__TASK REQUIREMENTS__: Below are some records; find each line that carries the word "turquoise" and copy it.

__MATERIAL FOR THIS TASK__:

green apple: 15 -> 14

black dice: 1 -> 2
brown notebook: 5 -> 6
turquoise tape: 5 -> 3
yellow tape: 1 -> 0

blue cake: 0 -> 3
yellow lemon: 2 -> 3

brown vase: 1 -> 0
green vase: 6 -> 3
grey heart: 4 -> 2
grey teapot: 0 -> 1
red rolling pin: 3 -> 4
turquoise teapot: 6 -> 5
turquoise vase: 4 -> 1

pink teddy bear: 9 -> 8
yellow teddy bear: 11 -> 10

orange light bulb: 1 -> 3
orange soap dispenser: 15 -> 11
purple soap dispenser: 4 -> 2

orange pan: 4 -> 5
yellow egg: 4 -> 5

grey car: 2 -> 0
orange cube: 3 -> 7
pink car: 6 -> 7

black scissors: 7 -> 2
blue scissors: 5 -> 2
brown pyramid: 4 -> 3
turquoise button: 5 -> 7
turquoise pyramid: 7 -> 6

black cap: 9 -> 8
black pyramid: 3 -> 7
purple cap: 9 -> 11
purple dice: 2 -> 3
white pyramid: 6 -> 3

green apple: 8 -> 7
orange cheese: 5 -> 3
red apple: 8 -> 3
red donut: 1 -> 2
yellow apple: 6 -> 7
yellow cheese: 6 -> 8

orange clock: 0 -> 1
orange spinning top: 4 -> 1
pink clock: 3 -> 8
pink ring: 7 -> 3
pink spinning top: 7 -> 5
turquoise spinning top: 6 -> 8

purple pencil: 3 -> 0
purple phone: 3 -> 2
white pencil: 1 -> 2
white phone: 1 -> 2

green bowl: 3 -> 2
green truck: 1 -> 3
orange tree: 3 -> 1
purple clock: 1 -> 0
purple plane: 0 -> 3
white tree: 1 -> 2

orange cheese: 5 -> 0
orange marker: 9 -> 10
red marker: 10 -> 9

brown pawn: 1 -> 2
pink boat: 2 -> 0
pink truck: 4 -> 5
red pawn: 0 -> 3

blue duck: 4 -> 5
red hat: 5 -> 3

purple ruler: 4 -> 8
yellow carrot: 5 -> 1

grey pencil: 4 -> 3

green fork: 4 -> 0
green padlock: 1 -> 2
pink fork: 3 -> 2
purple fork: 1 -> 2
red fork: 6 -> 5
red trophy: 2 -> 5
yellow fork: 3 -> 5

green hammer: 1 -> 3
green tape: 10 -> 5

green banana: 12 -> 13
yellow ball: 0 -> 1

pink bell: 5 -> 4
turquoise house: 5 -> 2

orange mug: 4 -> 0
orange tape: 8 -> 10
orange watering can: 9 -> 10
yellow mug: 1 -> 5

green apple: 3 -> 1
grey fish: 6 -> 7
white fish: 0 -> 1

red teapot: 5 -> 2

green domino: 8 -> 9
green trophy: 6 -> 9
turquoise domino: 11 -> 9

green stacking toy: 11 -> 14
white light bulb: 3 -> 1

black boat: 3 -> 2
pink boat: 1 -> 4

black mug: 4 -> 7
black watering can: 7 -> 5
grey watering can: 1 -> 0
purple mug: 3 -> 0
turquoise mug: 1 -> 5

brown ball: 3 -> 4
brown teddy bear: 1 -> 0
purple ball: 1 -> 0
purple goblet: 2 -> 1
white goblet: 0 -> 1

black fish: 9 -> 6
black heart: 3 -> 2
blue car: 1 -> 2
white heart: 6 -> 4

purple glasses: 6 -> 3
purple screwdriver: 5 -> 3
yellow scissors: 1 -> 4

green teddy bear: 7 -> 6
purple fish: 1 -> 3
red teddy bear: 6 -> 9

__OUTPUT OF THE TASK__:
turquoise tape: 5 -> 3
turquoise teapot: 6 -> 5
turquoise vase: 4 -> 1
turquoise button: 5 -> 7
turquoise pyramid: 7 -> 6
turquoise spinning top: 6 -> 8
turquoise house: 5 -> 2
turquoise domino: 11 -> 9
turquoise mug: 1 -> 5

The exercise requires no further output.